[Content revision data]
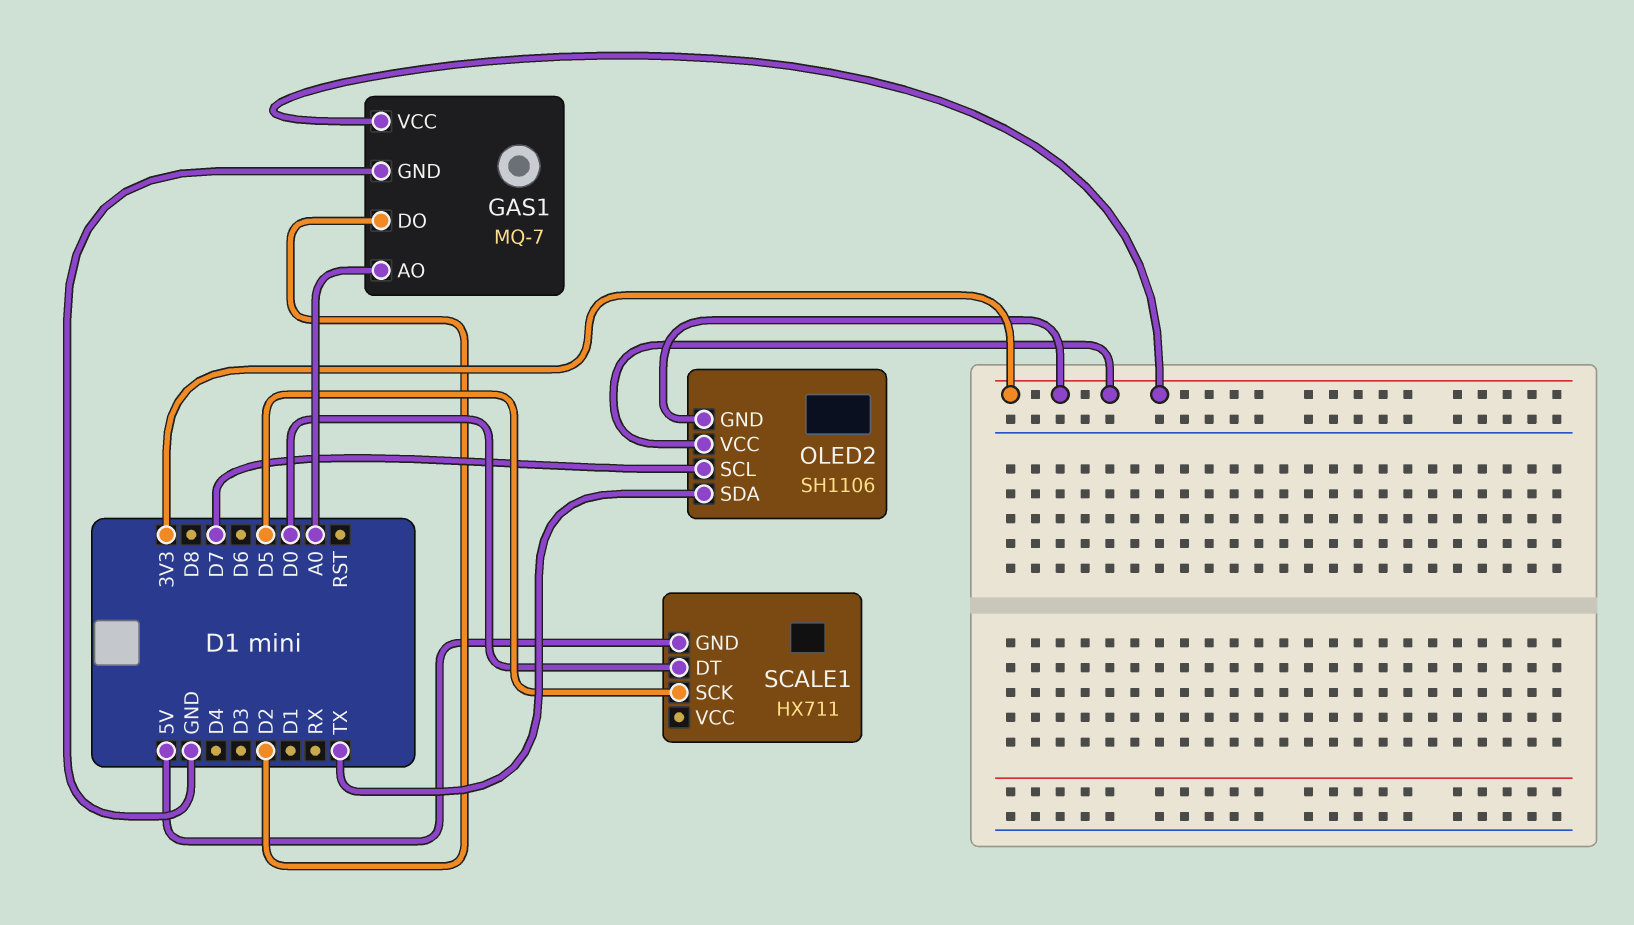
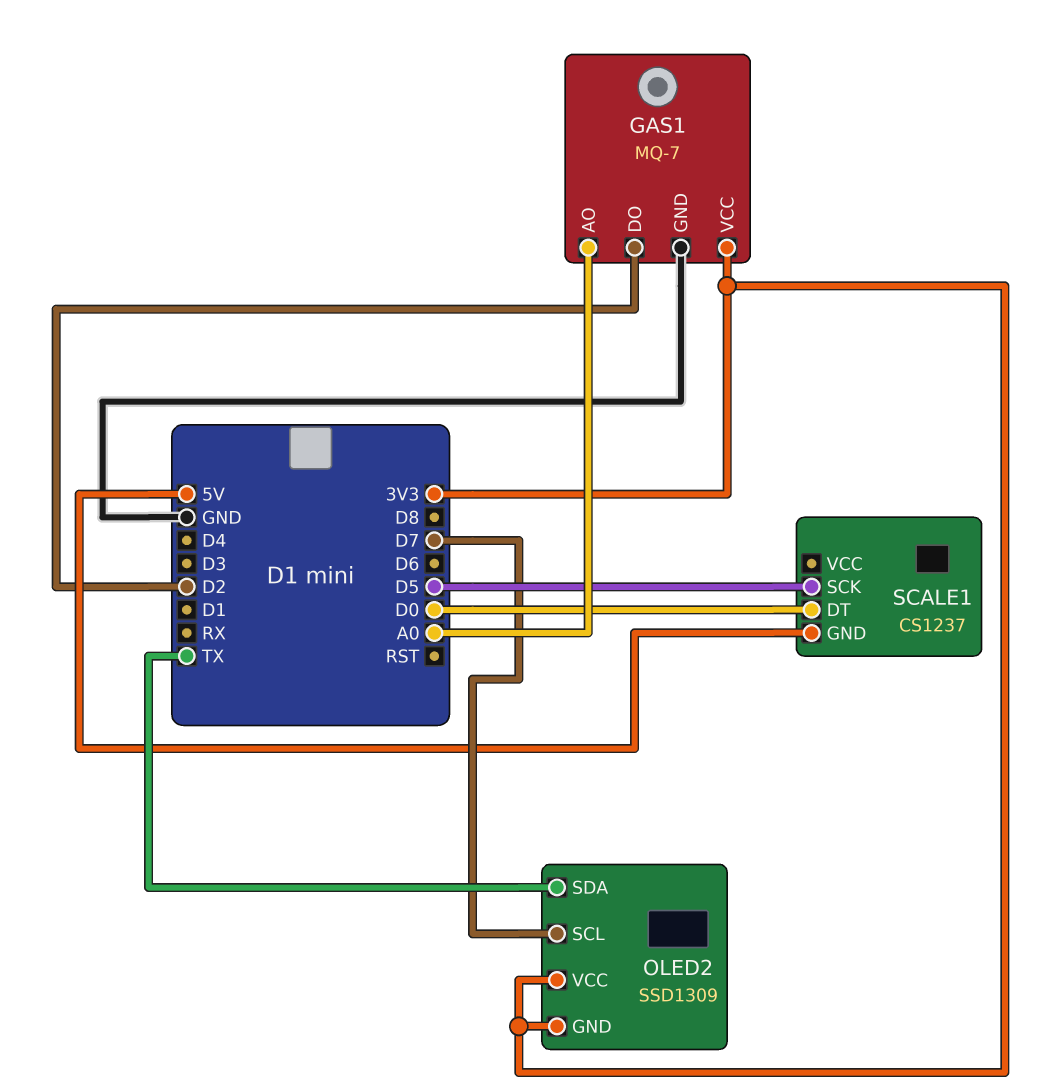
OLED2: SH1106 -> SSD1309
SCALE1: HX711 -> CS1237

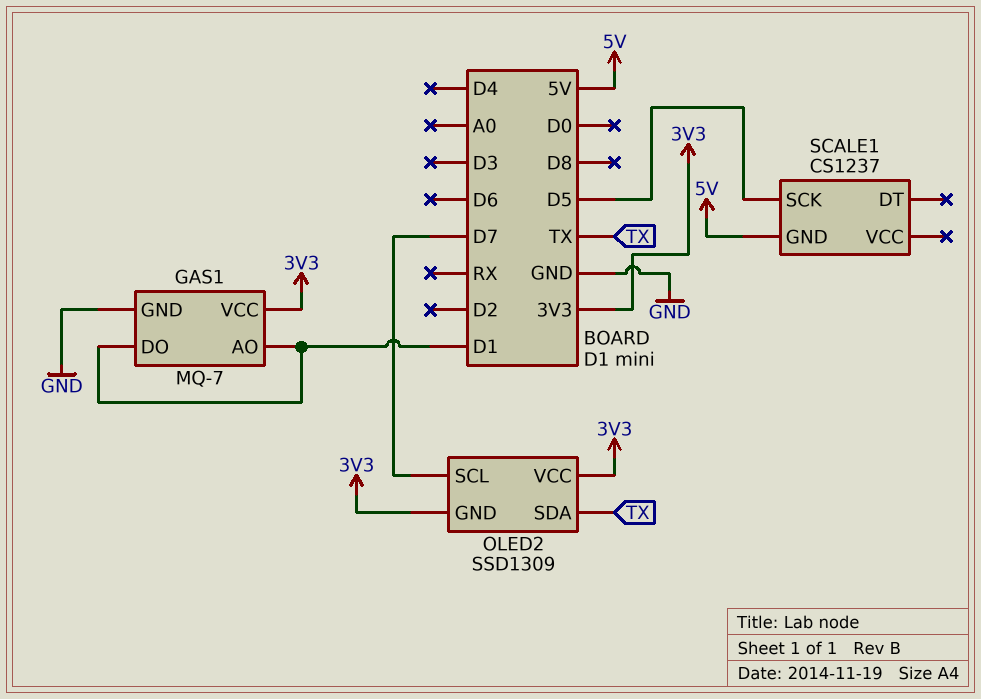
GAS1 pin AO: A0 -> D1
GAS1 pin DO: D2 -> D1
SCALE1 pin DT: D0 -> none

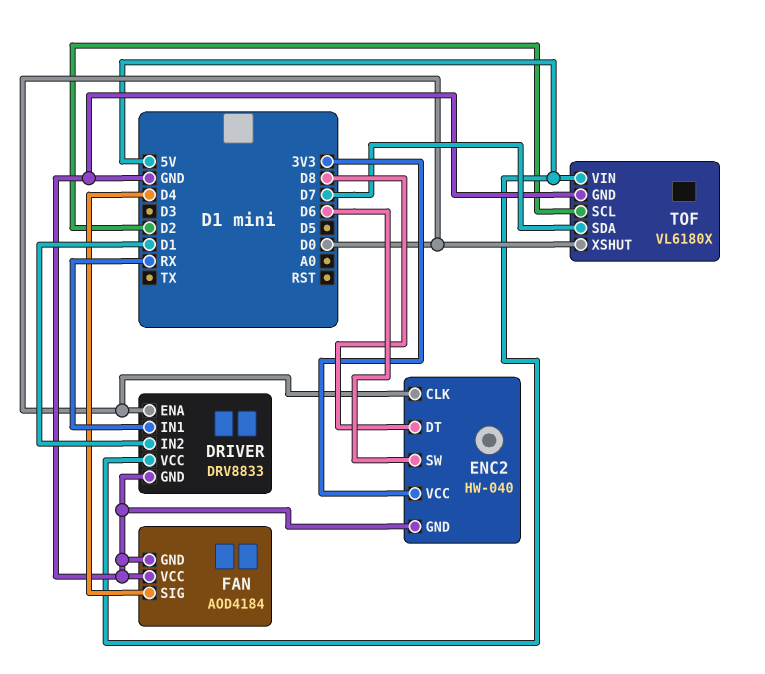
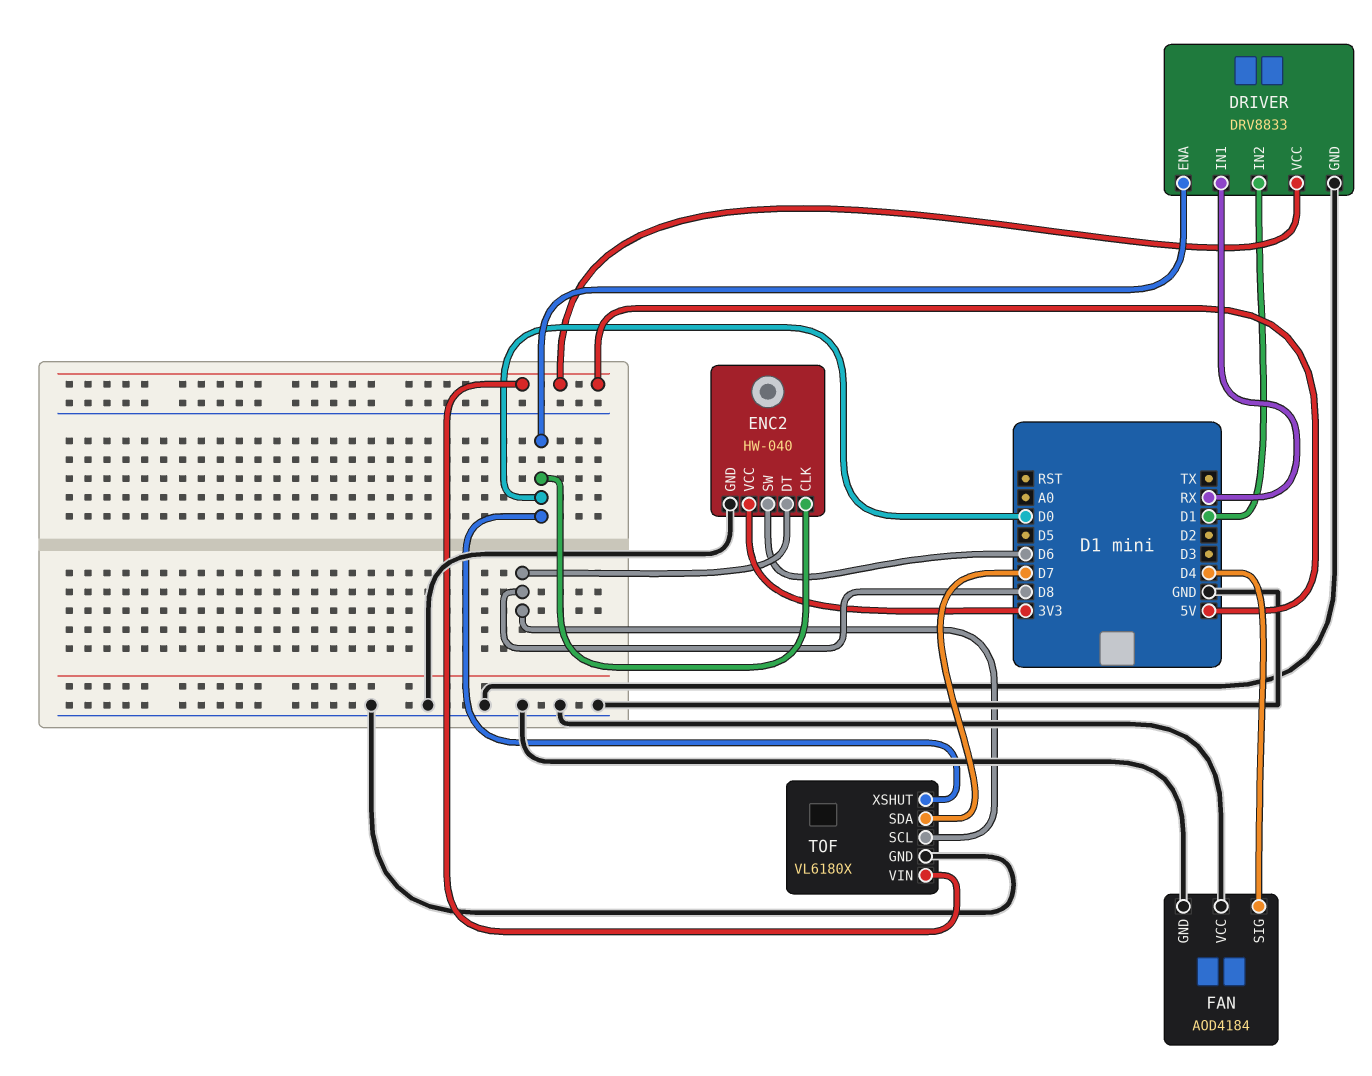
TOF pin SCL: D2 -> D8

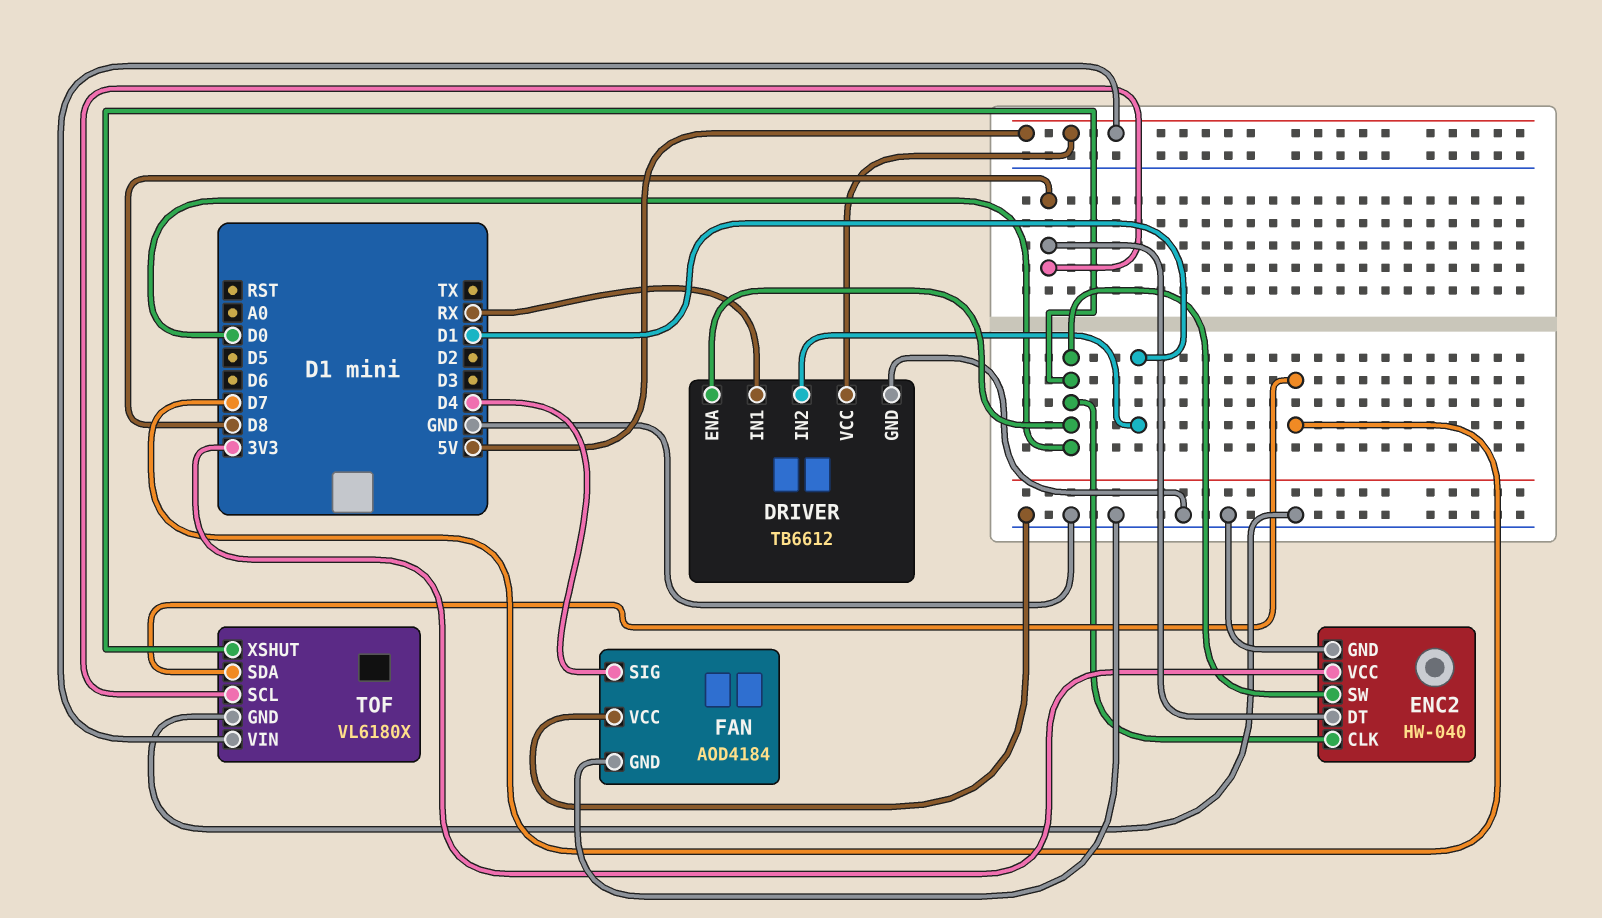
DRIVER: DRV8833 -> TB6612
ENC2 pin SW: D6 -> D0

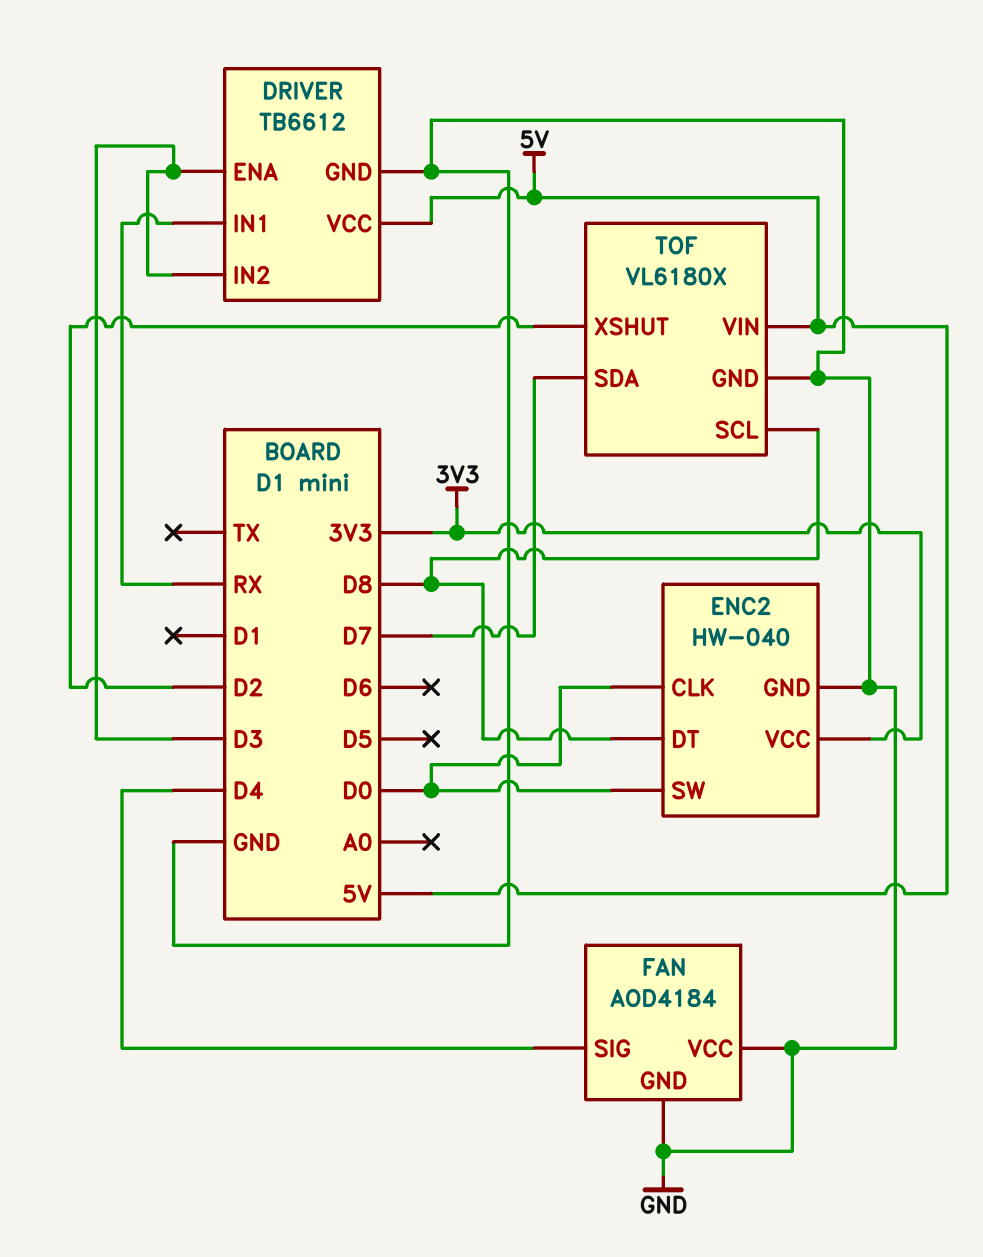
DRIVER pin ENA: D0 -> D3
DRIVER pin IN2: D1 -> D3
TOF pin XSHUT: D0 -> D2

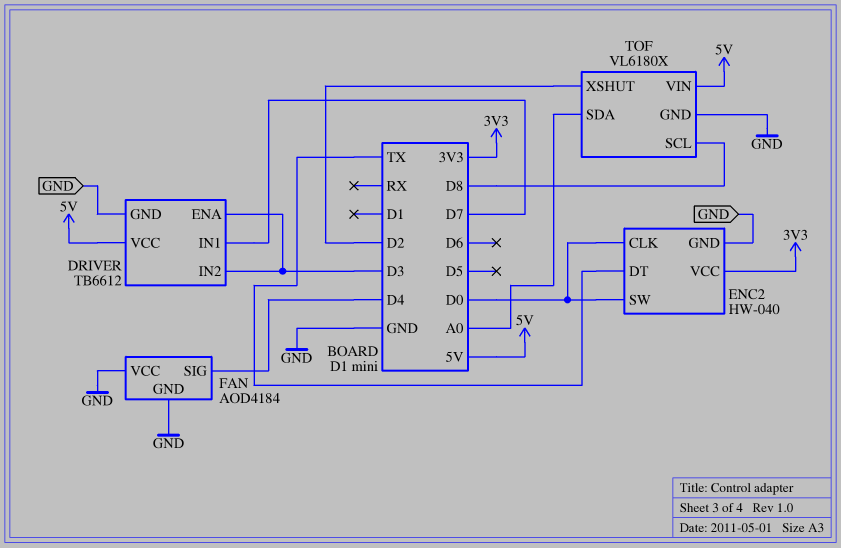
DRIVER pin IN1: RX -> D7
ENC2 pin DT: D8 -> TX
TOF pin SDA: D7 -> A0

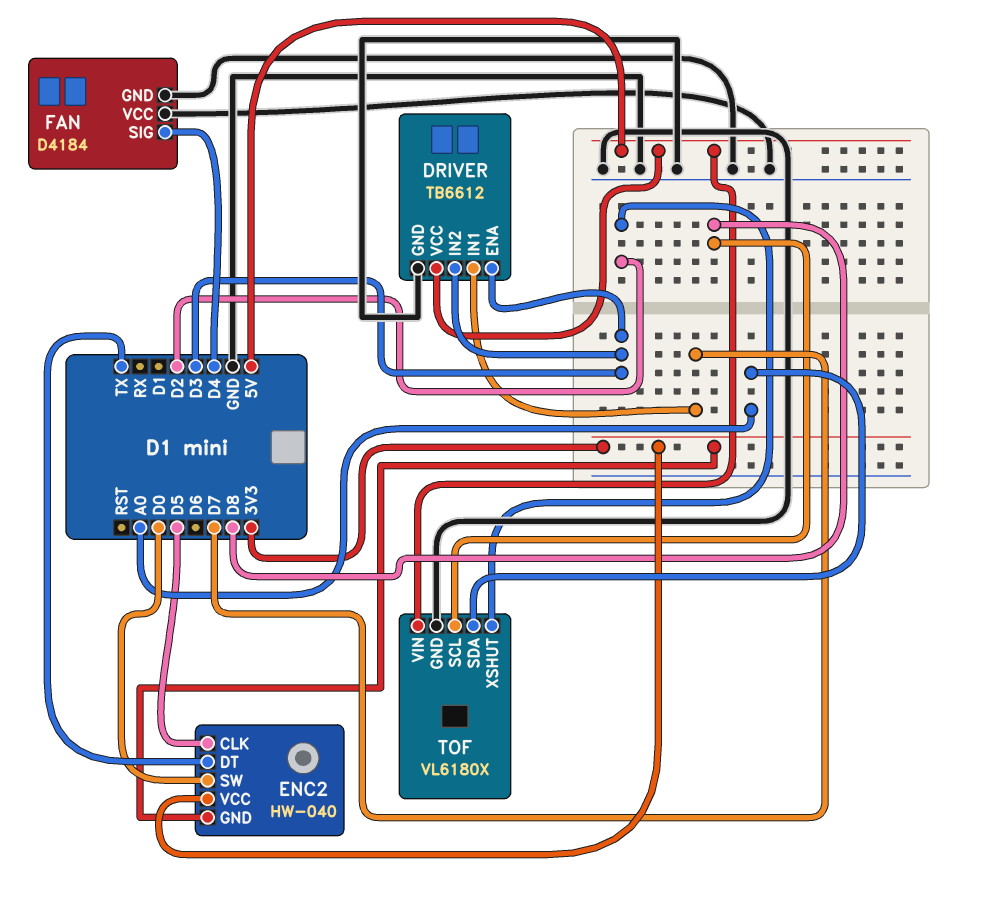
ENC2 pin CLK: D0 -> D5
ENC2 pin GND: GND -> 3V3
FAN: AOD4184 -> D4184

• **WHAT NEEDS TO BE DONE**
Each record above is to be copied out exactly; its pictures are not.

• **SOLVED PROBLEM**
OLED2: SH1106 -> SSD1309
SCALE1: HX711 -> CS1237

GAS1 pin AO: A0 -> D1
GAS1 pin DO: D2 -> D1
SCALE1 pin DT: D0 -> none

TOF pin SCL: D2 -> D8

DRIVER: DRV8833 -> TB6612
ENC2 pin SW: D6 -> D0

DRIVER pin ENA: D0 -> D3
DRIVER pin IN2: D1 -> D3
TOF pin XSHUT: D0 -> D2

DRIVER pin IN1: RX -> D7
ENC2 pin DT: D8 -> TX
TOF pin SDA: D7 -> A0

ENC2 pin CLK: D0 -> D5
ENC2 pin GND: GND -> 3V3
FAN: AOD4184 -> D4184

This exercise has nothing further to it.